> **About this task**: Restate exactly, and only, the lines spanning from the one with "purple car: 7 -> 10" to the end of the records below.

(Scene image comparisons)
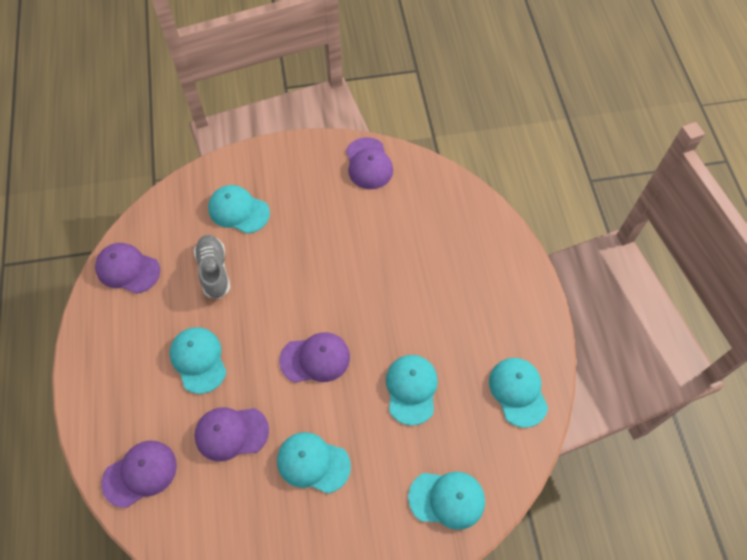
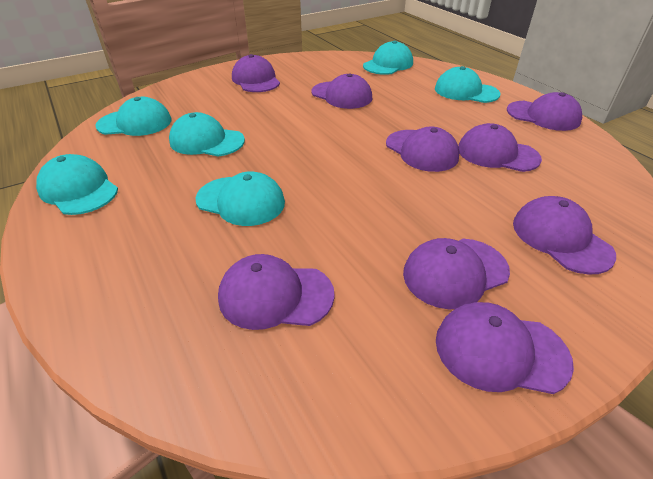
grey shoe: 1 -> 0
purple cap: 5 -> 9

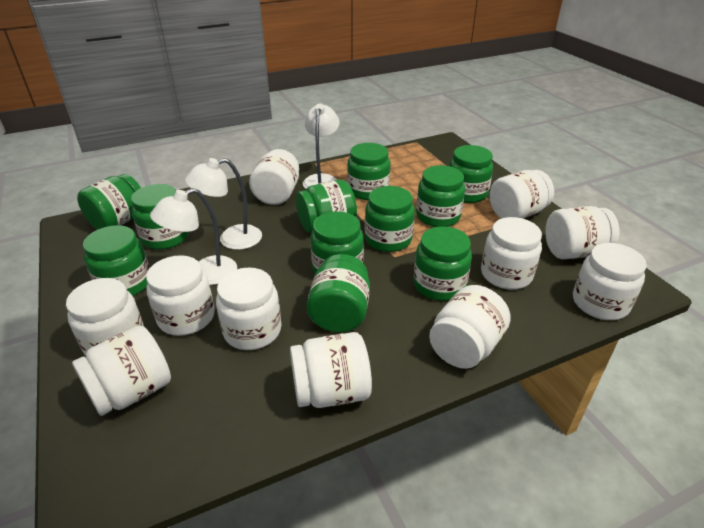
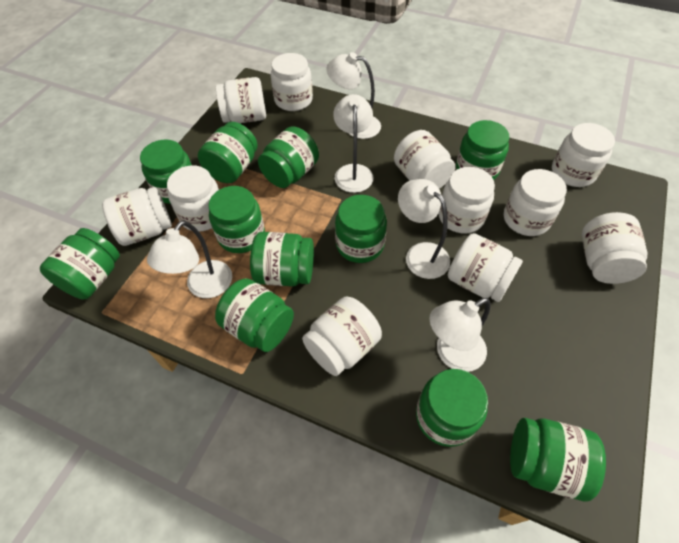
white lamp: 3 -> 5

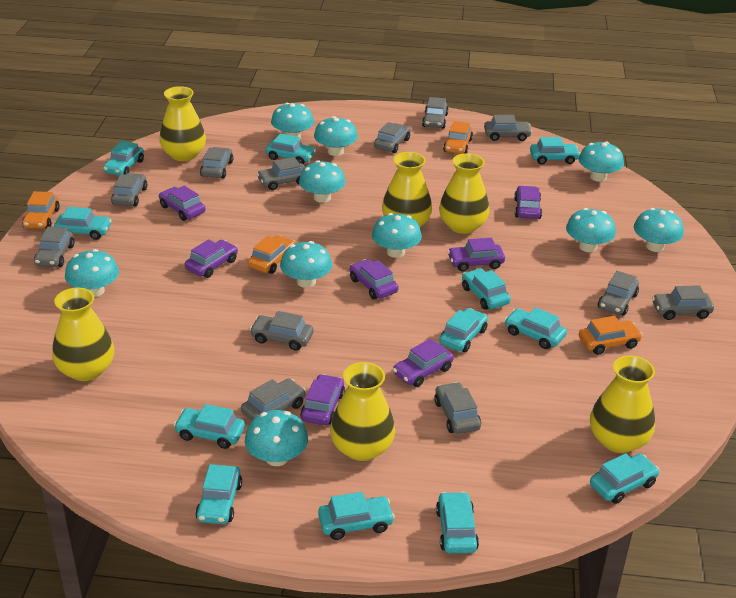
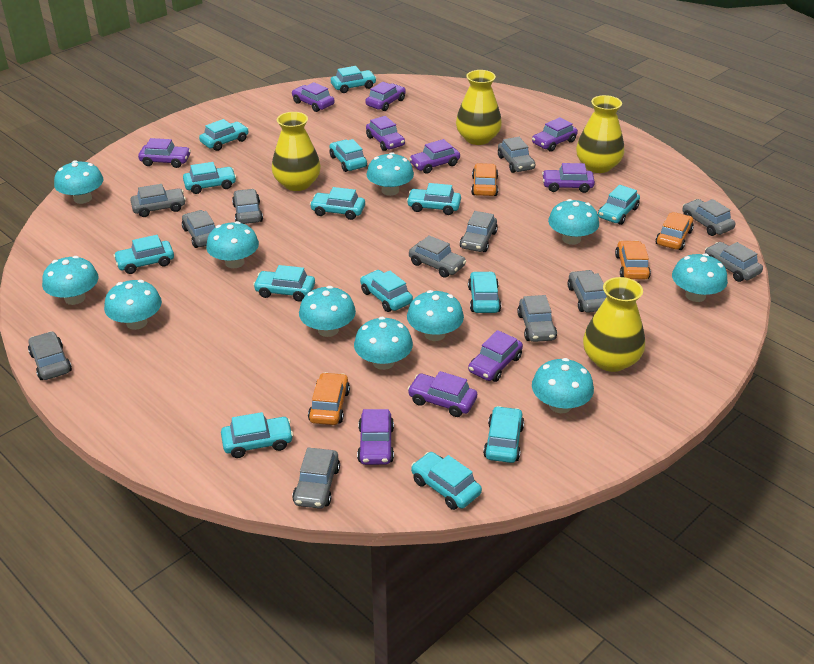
purple car: 7 -> 10
turquoise car: 12 -> 14
turquoise mushroom: 10 -> 11
yellow vase: 6 -> 4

> **Solution to the problem**:
purple car: 7 -> 10
turquoise car: 12 -> 14
turquoise mushroom: 10 -> 11
yellow vase: 6 -> 4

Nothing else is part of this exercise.